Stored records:
· · · · · · ·

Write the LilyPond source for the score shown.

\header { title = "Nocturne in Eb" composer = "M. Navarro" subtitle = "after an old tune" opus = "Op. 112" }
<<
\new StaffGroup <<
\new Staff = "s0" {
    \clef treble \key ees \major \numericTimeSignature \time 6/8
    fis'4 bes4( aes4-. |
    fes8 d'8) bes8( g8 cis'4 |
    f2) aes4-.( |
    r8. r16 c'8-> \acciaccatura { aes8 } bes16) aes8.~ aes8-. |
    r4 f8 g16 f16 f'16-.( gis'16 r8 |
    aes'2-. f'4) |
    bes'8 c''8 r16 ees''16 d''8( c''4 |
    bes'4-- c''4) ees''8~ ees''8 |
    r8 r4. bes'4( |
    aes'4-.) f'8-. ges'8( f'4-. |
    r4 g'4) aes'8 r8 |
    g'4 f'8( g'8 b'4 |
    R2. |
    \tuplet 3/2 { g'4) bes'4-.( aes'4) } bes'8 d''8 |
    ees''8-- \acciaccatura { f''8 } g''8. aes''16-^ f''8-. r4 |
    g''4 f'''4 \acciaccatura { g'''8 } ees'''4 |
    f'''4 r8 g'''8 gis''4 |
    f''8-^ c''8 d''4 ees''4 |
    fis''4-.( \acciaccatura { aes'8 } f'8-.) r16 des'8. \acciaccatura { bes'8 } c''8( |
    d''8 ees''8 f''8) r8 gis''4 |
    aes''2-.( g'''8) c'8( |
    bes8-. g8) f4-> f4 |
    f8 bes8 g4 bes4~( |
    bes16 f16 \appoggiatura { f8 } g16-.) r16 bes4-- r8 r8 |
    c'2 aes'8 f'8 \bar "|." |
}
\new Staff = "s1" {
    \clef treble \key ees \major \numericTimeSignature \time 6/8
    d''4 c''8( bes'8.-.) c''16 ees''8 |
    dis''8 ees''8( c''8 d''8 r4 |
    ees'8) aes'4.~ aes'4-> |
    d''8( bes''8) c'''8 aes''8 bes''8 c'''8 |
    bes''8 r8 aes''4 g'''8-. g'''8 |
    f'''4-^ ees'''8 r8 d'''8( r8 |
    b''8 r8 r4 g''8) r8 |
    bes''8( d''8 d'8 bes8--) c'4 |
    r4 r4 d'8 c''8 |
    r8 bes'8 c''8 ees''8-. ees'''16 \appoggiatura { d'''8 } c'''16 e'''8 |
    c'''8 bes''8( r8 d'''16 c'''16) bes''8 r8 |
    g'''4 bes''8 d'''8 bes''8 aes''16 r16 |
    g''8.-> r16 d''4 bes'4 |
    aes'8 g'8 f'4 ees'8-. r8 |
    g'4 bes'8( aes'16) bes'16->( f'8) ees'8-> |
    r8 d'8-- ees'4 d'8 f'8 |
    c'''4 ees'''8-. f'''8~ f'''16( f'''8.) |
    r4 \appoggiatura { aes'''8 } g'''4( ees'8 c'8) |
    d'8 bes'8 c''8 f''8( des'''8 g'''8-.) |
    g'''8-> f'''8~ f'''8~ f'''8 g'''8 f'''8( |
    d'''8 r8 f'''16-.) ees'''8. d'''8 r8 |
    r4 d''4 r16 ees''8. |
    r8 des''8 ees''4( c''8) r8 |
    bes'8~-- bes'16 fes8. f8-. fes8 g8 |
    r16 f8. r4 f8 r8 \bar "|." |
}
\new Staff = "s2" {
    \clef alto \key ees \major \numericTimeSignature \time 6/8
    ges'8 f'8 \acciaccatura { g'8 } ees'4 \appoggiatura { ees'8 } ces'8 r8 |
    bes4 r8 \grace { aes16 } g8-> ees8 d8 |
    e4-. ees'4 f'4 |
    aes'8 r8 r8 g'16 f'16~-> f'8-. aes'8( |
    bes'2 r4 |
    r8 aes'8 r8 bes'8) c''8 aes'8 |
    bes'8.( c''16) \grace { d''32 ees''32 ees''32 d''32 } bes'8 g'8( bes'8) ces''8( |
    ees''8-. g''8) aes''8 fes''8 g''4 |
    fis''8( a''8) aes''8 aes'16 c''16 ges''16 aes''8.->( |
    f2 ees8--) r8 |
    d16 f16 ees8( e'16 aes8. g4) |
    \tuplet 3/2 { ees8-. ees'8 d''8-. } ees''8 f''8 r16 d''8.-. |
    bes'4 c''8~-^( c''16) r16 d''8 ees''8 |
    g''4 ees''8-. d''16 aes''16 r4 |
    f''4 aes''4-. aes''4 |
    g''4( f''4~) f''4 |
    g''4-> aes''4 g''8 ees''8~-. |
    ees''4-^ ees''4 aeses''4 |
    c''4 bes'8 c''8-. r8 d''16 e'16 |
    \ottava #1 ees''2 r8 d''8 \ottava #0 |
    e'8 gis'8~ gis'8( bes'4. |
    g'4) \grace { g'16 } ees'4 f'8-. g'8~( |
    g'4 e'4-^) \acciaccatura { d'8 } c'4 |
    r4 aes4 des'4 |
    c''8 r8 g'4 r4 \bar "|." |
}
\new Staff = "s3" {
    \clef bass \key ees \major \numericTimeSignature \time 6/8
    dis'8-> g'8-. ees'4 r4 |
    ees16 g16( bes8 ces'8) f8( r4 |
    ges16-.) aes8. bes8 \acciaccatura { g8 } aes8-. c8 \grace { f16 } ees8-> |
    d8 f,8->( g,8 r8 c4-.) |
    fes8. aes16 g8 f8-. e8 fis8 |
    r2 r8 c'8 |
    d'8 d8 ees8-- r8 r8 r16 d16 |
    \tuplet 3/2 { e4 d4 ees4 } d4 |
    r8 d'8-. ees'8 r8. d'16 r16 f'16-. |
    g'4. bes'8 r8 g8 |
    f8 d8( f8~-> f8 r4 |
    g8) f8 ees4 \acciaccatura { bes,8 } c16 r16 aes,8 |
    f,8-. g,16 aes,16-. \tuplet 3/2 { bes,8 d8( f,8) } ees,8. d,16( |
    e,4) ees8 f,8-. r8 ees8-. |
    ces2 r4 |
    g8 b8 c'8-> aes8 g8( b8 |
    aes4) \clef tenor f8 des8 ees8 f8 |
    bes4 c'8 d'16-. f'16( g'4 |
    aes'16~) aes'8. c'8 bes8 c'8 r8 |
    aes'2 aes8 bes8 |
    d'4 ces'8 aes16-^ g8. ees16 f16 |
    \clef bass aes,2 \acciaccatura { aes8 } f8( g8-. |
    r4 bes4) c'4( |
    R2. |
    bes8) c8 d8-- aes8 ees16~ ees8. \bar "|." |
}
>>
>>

· · · · · · ·

Stated task: List each line of the records above that contains the string "acciaccatura".

The completed task:
    r8. r16 c'8-> \acciaccatura { aes8 } bes16) aes8.~ aes8-. |
    ees''8-- \acciaccatura { f''8 } g''8. aes''16-^ f''8-. r4 |
    g''4 f'''4 \acciaccatura { g'''8 } ees'''4 |
    fis''4-.( \acciaccatura { aes'8 } f'8-.) r16 des'8. \acciaccatura { bes'8 } c''8( |
    ges'8 f'8 \acciaccatura { g'8 } ees'4 \appoggiatura { ees'8 } ces'8 r8 |
    g'4 e'4-^) \acciaccatura { d'8 } c'4 |
    ges16-.) aes8. bes8 \acciaccatura { g8 } aes8-. c8 \grace { f16 } ees8-> |
    g8) f8 ees4 \acciaccatura { bes,8 } c16 r16 aes,8 |
    \clef bass aes,2 \acciaccatura { aes8 } f8( g8-. |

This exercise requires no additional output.